Object change listings:
◇ ◇ ◇ ◇

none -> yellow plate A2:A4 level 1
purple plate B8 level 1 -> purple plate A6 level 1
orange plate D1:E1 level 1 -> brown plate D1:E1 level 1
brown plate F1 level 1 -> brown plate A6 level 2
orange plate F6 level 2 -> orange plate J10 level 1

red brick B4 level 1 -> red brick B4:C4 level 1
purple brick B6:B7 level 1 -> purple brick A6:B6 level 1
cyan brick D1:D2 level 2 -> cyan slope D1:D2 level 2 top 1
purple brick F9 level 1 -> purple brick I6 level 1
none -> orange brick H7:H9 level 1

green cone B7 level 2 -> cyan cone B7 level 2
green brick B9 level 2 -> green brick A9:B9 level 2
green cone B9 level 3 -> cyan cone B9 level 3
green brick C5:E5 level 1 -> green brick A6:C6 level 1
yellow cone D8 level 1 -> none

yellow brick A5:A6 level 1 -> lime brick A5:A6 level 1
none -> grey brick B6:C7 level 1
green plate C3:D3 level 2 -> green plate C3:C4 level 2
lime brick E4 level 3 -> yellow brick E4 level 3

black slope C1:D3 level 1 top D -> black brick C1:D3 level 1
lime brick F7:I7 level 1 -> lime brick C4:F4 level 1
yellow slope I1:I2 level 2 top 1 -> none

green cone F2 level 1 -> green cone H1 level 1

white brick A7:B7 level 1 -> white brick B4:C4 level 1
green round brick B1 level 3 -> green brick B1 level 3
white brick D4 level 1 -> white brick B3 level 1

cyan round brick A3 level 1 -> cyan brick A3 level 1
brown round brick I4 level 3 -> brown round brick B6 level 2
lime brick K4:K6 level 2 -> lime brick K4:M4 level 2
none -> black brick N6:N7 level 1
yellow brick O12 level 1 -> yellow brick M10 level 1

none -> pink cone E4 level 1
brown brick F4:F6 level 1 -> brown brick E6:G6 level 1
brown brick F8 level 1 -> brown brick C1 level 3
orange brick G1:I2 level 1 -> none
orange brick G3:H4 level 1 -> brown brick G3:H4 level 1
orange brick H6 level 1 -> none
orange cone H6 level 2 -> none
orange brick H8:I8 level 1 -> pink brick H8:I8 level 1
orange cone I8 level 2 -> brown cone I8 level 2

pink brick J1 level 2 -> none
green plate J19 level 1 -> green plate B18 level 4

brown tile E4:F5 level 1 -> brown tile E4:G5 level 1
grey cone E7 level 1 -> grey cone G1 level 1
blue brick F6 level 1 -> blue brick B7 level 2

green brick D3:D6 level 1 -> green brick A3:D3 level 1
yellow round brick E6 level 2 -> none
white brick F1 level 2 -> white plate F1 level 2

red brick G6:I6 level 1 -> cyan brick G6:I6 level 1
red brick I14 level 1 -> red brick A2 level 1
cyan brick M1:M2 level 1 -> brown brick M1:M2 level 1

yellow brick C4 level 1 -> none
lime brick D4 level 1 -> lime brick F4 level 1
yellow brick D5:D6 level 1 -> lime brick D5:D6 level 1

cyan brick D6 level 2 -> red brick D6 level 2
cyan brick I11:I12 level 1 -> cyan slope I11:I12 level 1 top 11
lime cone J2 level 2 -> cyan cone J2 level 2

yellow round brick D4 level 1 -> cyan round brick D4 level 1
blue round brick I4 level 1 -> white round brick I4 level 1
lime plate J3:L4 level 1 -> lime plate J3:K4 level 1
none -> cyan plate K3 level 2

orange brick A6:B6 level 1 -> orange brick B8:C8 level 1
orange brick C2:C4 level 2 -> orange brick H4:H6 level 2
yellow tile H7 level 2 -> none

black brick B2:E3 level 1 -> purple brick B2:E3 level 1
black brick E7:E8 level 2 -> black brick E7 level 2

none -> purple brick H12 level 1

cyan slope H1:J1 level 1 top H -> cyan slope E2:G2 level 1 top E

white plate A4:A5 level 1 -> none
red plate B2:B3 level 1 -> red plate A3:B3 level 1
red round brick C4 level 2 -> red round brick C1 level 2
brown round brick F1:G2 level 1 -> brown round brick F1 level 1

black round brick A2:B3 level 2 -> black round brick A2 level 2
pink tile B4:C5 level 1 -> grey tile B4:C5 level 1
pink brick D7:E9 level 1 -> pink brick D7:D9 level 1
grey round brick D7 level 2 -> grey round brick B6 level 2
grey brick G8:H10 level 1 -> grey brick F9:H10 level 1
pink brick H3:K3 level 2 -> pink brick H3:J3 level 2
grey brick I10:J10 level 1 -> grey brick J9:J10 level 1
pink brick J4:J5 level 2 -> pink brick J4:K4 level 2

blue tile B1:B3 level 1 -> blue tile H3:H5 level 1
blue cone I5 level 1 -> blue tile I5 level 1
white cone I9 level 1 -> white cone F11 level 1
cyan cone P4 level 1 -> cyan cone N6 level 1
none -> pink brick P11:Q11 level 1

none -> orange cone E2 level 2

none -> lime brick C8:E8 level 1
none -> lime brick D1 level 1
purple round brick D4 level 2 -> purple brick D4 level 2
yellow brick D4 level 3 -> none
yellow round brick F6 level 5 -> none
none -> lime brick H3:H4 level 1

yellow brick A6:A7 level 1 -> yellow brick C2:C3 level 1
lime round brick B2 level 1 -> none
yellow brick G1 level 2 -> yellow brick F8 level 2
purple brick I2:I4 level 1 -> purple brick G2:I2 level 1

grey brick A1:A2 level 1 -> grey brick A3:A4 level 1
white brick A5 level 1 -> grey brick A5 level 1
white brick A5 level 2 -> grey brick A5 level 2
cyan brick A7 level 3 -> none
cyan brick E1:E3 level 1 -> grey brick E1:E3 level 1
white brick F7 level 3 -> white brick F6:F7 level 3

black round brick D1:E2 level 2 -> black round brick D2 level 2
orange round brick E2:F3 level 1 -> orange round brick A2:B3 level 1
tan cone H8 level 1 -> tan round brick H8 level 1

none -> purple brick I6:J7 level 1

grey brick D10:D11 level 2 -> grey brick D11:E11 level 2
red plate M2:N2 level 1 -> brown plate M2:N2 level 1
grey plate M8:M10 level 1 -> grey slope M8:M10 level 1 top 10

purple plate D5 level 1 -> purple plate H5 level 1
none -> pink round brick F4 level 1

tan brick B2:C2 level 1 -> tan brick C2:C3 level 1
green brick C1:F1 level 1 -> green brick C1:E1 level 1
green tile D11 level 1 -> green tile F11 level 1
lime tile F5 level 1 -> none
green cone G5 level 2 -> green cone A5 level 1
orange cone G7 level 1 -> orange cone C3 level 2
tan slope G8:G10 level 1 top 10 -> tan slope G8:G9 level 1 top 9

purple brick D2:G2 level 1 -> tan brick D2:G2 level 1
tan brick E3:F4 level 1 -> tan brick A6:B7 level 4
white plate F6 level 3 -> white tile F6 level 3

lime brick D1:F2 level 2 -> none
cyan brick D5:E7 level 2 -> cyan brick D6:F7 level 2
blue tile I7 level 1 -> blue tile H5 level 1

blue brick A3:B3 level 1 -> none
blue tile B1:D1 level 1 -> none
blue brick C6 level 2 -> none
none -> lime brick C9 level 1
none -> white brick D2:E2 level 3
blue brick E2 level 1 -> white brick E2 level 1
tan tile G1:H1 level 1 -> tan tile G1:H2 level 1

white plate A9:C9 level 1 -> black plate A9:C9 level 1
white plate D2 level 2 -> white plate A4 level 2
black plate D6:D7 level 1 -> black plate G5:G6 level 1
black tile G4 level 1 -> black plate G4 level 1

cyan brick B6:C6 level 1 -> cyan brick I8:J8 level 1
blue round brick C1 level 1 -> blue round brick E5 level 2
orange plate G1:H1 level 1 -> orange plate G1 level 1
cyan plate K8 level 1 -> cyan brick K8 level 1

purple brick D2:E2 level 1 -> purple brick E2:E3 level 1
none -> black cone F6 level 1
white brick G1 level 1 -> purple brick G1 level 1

◇ ◇ ◇ ◇

Directions for this task: Please restate the preceding entries word for word.

Response area:
none -> yellow plate A2:A4 level 1
purple plate B8 level 1 -> purple plate A6 level 1
orange plate D1:E1 level 1 -> brown plate D1:E1 level 1
brown plate F1 level 1 -> brown plate A6 level 2
orange plate F6 level 2 -> orange plate J10 level 1

red brick B4 level 1 -> red brick B4:C4 level 1
purple brick B6:B7 level 1 -> purple brick A6:B6 level 1
cyan brick D1:D2 level 2 -> cyan slope D1:D2 level 2 top 1
purple brick F9 level 1 -> purple brick I6 level 1
none -> orange brick H7:H9 level 1

green cone B7 level 2 -> cyan cone B7 level 2
green brick B9 level 2 -> green brick A9:B9 level 2
green cone B9 level 3 -> cyan cone B9 level 3
green brick C5:E5 level 1 -> green brick A6:C6 level 1
yellow cone D8 level 1 -> none

yellow brick A5:A6 level 1 -> lime brick A5:A6 level 1
none -> grey brick B6:C7 level 1
green plate C3:D3 level 2 -> green plate C3:C4 level 2
lime brick E4 level 3 -> yellow brick E4 level 3

black slope C1:D3 level 1 top D -> black brick C1:D3 level 1
lime brick F7:I7 level 1 -> lime brick C4:F4 level 1
yellow slope I1:I2 level 2 top 1 -> none

green cone F2 level 1 -> green cone H1 level 1

white brick A7:B7 level 1 -> white brick B4:C4 level 1
green round brick B1 level 3 -> green brick B1 level 3
white brick D4 level 1 -> white brick B3 level 1

cyan round brick A3 level 1 -> cyan brick A3 level 1
brown round brick I4 level 3 -> brown round brick B6 level 2
lime brick K4:K6 level 2 -> lime brick K4:M4 level 2
none -> black brick N6:N7 level 1
yellow brick O12 level 1 -> yellow brick M10 level 1

none -> pink cone E4 level 1
brown brick F4:F6 level 1 -> brown brick E6:G6 level 1
brown brick F8 level 1 -> brown brick C1 level 3
orange brick G1:I2 level 1 -> none
orange brick G3:H4 level 1 -> brown brick G3:H4 level 1
orange brick H6 level 1 -> none
orange cone H6 level 2 -> none
orange brick H8:I8 level 1 -> pink brick H8:I8 level 1
orange cone I8 level 2 -> brown cone I8 level 2

pink brick J1 level 2 -> none
green plate J19 level 1 -> green plate B18 level 4

brown tile E4:F5 level 1 -> brown tile E4:G5 level 1
grey cone E7 level 1 -> grey cone G1 level 1
blue brick F6 level 1 -> blue brick B7 level 2

green brick D3:D6 level 1 -> green brick A3:D3 level 1
yellow round brick E6 level 2 -> none
white brick F1 level 2 -> white plate F1 level 2

red brick G6:I6 level 1 -> cyan brick G6:I6 level 1
red brick I14 level 1 -> red brick A2 level 1
cyan brick M1:M2 level 1 -> brown brick M1:M2 level 1

yellow brick C4 level 1 -> none
lime brick D4 level 1 -> lime brick F4 level 1
yellow brick D5:D6 level 1 -> lime brick D5:D6 level 1

cyan brick D6 level 2 -> red brick D6 level 2
cyan brick I11:I12 level 1 -> cyan slope I11:I12 level 1 top 11
lime cone J2 level 2 -> cyan cone J2 level 2

yellow round brick D4 level 1 -> cyan round brick D4 level 1
blue round brick I4 level 1 -> white round brick I4 level 1
lime plate J3:L4 level 1 -> lime plate J3:K4 level 1
none -> cyan plate K3 level 2

orange brick A6:B6 level 1 -> orange brick B8:C8 level 1
orange brick C2:C4 level 2 -> orange brick H4:H6 level 2
yellow tile H7 level 2 -> none

black brick B2:E3 level 1 -> purple brick B2:E3 level 1
black brick E7:E8 level 2 -> black brick E7 level 2

none -> purple brick H12 level 1

cyan slope H1:J1 level 1 top H -> cyan slope E2:G2 level 1 top E

white plate A4:A5 level 1 -> none
red plate B2:B3 level 1 -> red plate A3:B3 level 1
red round brick C4 level 2 -> red round brick C1 level 2
brown round brick F1:G2 level 1 -> brown round brick F1 level 1

black round brick A2:B3 level 2 -> black round brick A2 level 2
pink tile B4:C5 level 1 -> grey tile B4:C5 level 1
pink brick D7:E9 level 1 -> pink brick D7:D9 level 1
grey round brick D7 level 2 -> grey round brick B6 level 2
grey brick G8:H10 level 1 -> grey brick F9:H10 level 1
pink brick H3:K3 level 2 -> pink brick H3:J3 level 2
grey brick I10:J10 level 1 -> grey brick J9:J10 level 1
pink brick J4:J5 level 2 -> pink brick J4:K4 level 2

blue tile B1:B3 level 1 -> blue tile H3:H5 level 1
blue cone I5 level 1 -> blue tile I5 level 1
white cone I9 level 1 -> white cone F11 level 1
cyan cone P4 level 1 -> cyan cone N6 level 1
none -> pink brick P11:Q11 level 1

none -> orange cone E2 level 2

none -> lime brick C8:E8 level 1
none -> lime brick D1 level 1
purple round brick D4 level 2 -> purple brick D4 level 2
yellow brick D4 level 3 -> none
yellow round brick F6 level 5 -> none
none -> lime brick H3:H4 level 1

yellow brick A6:A7 level 1 -> yellow brick C2:C3 level 1
lime round brick B2 level 1 -> none
yellow brick G1 level 2 -> yellow brick F8 level 2
purple brick I2:I4 level 1 -> purple brick G2:I2 level 1

grey brick A1:A2 level 1 -> grey brick A3:A4 level 1
white brick A5 level 1 -> grey brick A5 level 1
white brick A5 level 2 -> grey brick A5 level 2
cyan brick A7 level 3 -> none
cyan brick E1:E3 level 1 -> grey brick E1:E3 level 1
white brick F7 level 3 -> white brick F6:F7 level 3

black round brick D1:E2 level 2 -> black round brick D2 level 2
orange round brick E2:F3 level 1 -> orange round brick A2:B3 level 1
tan cone H8 level 1 -> tan round brick H8 level 1

none -> purple brick I6:J7 level 1

grey brick D10:D11 level 2 -> grey brick D11:E11 level 2
red plate M2:N2 level 1 -> brown plate M2:N2 level 1
grey plate M8:M10 level 1 -> grey slope M8:M10 level 1 top 10

purple plate D5 level 1 -> purple plate H5 level 1
none -> pink round brick F4 level 1

tan brick B2:C2 level 1 -> tan brick C2:C3 level 1
green brick C1:F1 level 1 -> green brick C1:E1 level 1
green tile D11 level 1 -> green tile F11 level 1
lime tile F5 level 1 -> none
green cone G5 level 2 -> green cone A5 level 1
orange cone G7 level 1 -> orange cone C3 level 2
tan slope G8:G10 level 1 top 10 -> tan slope G8:G9 level 1 top 9

purple brick D2:G2 level 1 -> tan brick D2:G2 level 1
tan brick E3:F4 level 1 -> tan brick A6:B7 level 4
white plate F6 level 3 -> white tile F6 level 3

lime brick D1:F2 level 2 -> none
cyan brick D5:E7 level 2 -> cyan brick D6:F7 level 2
blue tile I7 level 1 -> blue tile H5 level 1

blue brick A3:B3 level 1 -> none
blue tile B1:D1 level 1 -> none
blue brick C6 level 2 -> none
none -> lime brick C9 level 1
none -> white brick D2:E2 level 3
blue brick E2 level 1 -> white brick E2 level 1
tan tile G1:H1 level 1 -> tan tile G1:H2 level 1

white plate A9:C9 level 1 -> black plate A9:C9 level 1
white plate D2 level 2 -> white plate A4 level 2
black plate D6:D7 level 1 -> black plate G5:G6 level 1
black tile G4 level 1 -> black plate G4 level 1

cyan brick B6:C6 level 1 -> cyan brick I8:J8 level 1
blue round brick C1 level 1 -> blue round brick E5 level 2
orange plate G1:H1 level 1 -> orange plate G1 level 1
cyan plate K8 level 1 -> cyan brick K8 level 1

purple brick D2:E2 level 1 -> purple brick E2:E3 level 1
none -> black cone F6 level 1
white brick G1 level 1 -> purple brick G1 level 1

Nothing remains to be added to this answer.